Problem to solve - Go through the records below and report each line with "counterclockwise" in it.

Source records -
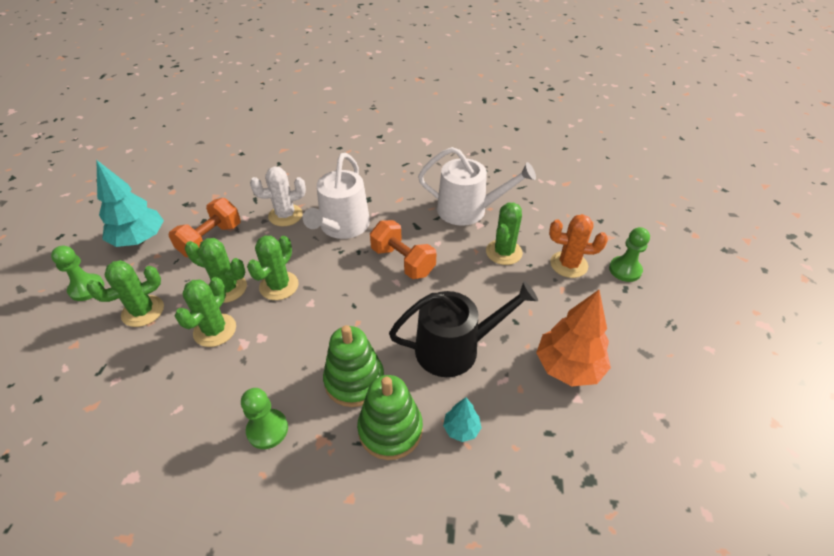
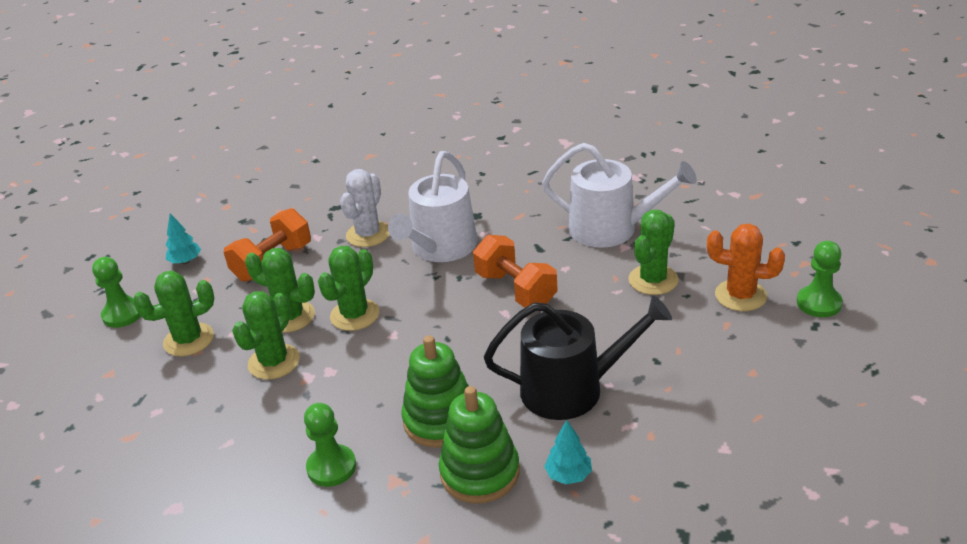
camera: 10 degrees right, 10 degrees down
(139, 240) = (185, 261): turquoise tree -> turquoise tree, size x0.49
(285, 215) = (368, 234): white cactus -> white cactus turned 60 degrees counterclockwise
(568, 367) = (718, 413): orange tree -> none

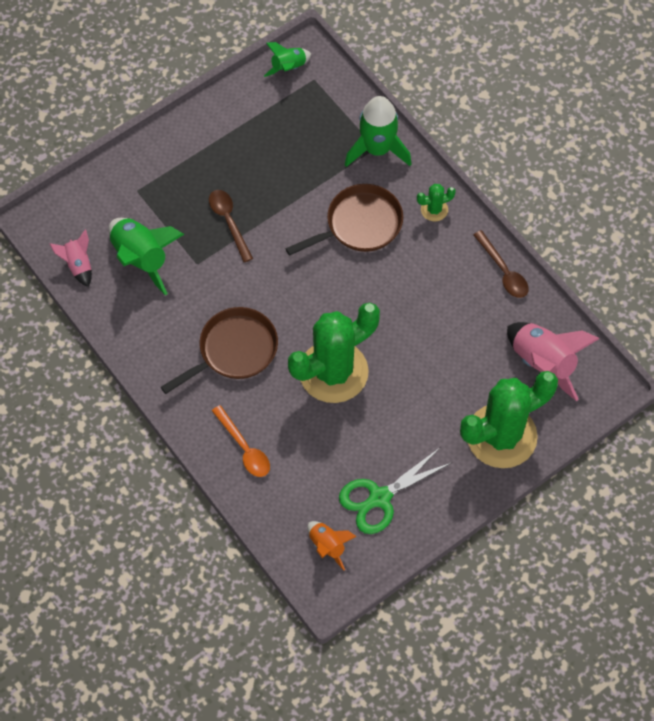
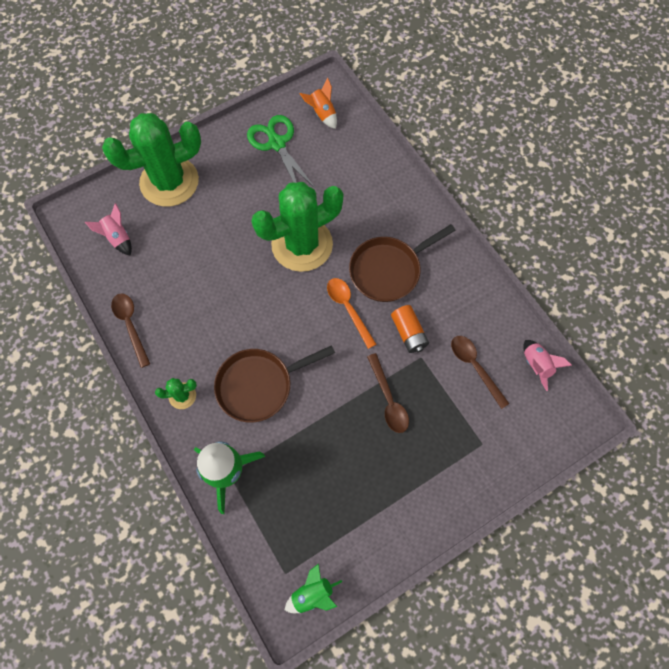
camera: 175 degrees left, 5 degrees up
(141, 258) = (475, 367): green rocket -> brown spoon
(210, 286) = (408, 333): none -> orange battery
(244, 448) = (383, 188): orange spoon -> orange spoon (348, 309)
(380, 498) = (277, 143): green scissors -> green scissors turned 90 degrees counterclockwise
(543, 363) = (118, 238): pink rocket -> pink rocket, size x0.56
==
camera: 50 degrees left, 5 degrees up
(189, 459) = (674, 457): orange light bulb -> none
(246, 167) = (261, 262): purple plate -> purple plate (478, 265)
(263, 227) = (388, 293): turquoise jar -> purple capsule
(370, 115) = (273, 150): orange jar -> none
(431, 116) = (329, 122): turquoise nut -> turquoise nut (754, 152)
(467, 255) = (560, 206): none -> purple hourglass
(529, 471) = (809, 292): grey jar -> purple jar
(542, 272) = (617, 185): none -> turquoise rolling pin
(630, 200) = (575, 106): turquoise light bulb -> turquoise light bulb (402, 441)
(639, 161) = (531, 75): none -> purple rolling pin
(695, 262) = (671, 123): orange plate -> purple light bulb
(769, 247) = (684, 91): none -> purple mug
==
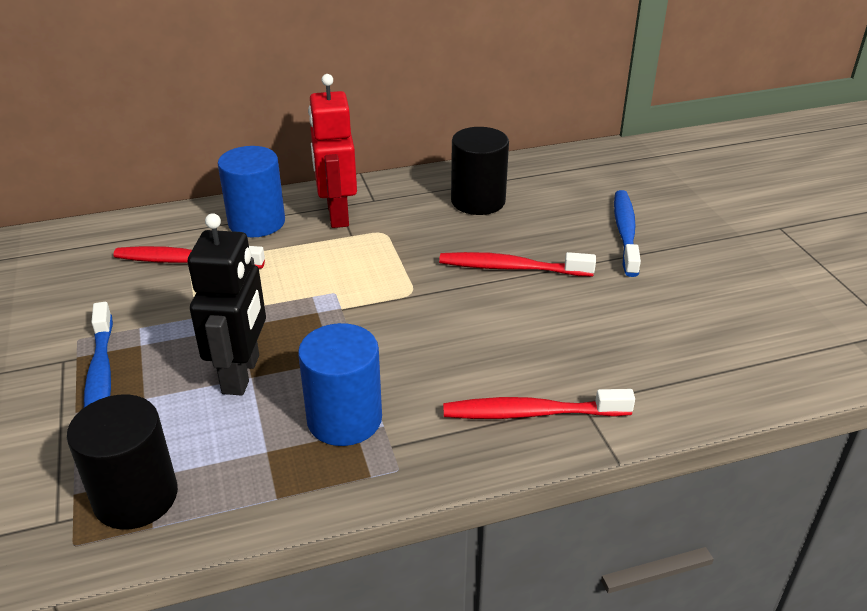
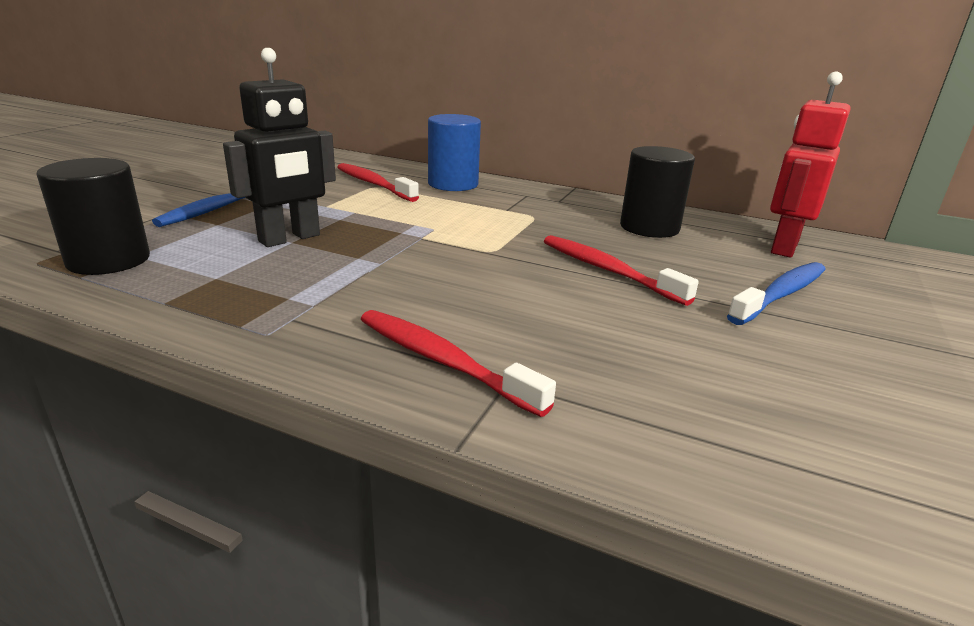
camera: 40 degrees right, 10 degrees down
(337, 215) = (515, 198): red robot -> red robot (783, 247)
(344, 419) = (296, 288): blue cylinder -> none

Answer to this exercise -
(285, 215) = (368, 234): white cactus -> white cactus turned 60 degrees counterclockwise
(380, 498) = (277, 143): green scissors -> green scissors turned 90 degrees counterclockwise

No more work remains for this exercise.